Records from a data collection
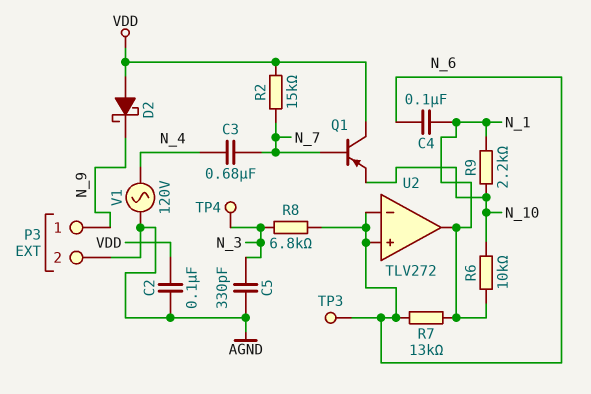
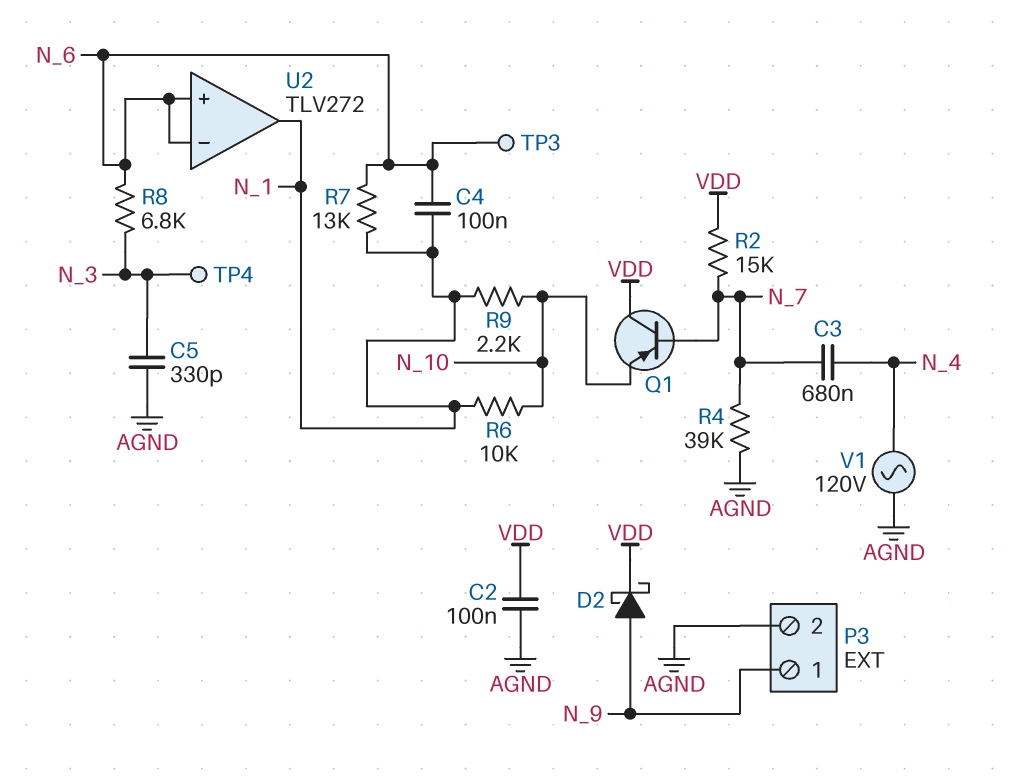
D2: schottky (A VDD, K N_9) -> schottky (A N_9, K VDD)
R4: none -> 39k (AGND, N_7)

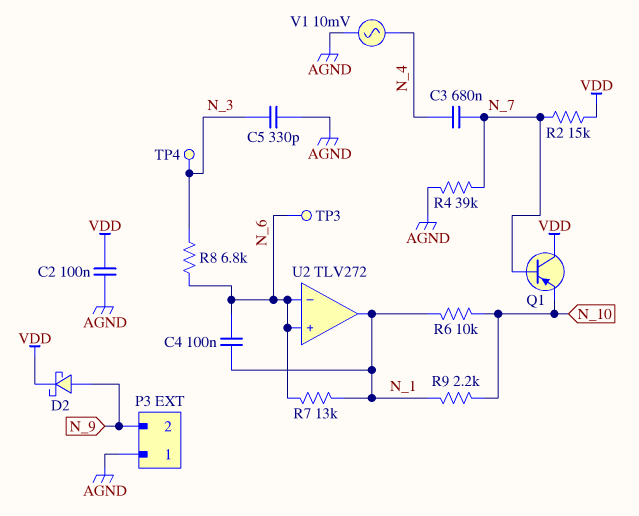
P3 pin 1: N_9 -> AGND
P3 pin 2: AGND -> N_9
V1: AC 120V (AGND, N_4) -> AC 10mV (AGND, N_4)

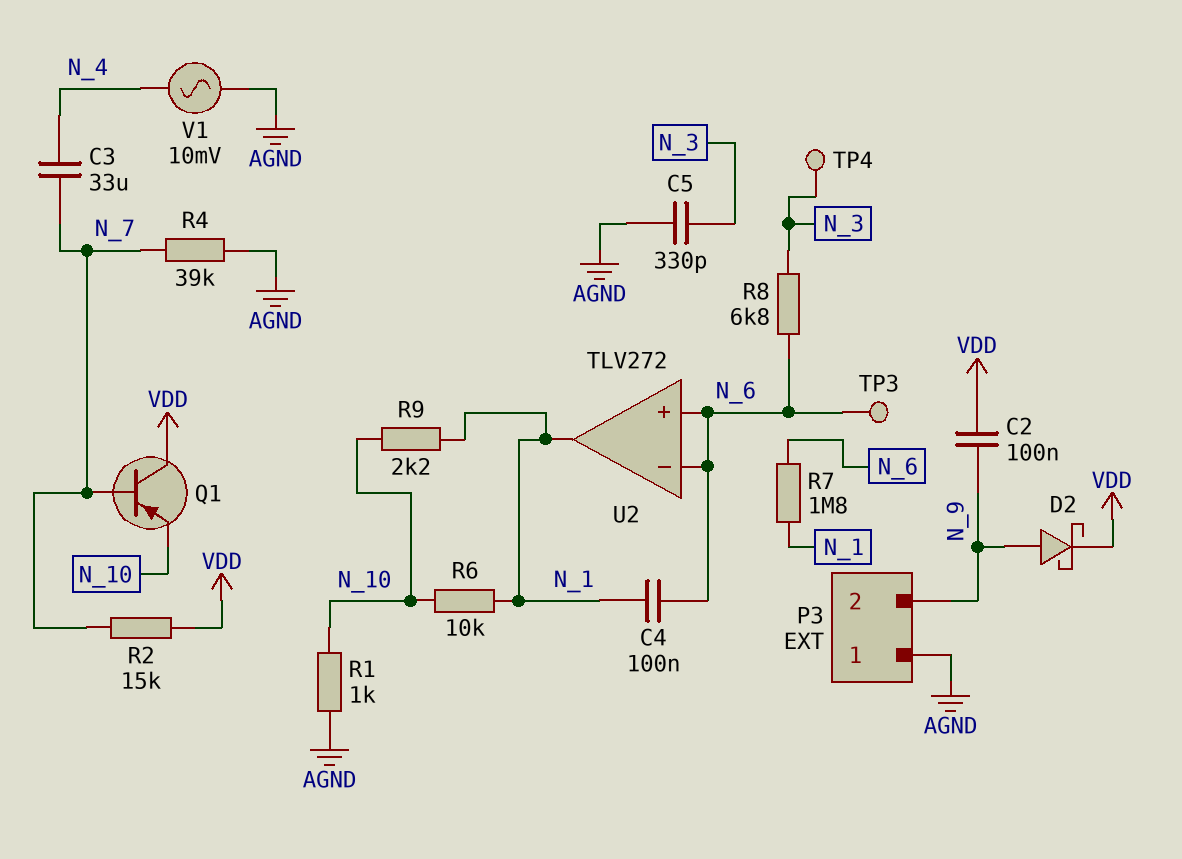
C2: 100nF (AGND, VDD) -> 100nF (N_9, VDD)
C3: 680nF (N_4, N_7) -> 33uF (N_4, N_7)
R1: none -> 1k (AGND, N_10)
R7: 13k (N_1, N_6) -> 1.8M (N_1, N_6)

Requirement - The result should be an exact repetition of all the records. Drop the pictures.

Response below -
D2: schottky (A VDD, K N_9) -> schottky (A N_9, K VDD)
R4: none -> 39k (AGND, N_7)

P3 pin 1: N_9 -> AGND
P3 pin 2: AGND -> N_9
V1: AC 120V (AGND, N_4) -> AC 10mV (AGND, N_4)

C2: 100nF (AGND, VDD) -> 100nF (N_9, VDD)
C3: 680nF (N_4, N_7) -> 33uF (N_4, N_7)
R1: none -> 1k (AGND, N_10)
R7: 13k (N_1, N_6) -> 1.8M (N_1, N_6)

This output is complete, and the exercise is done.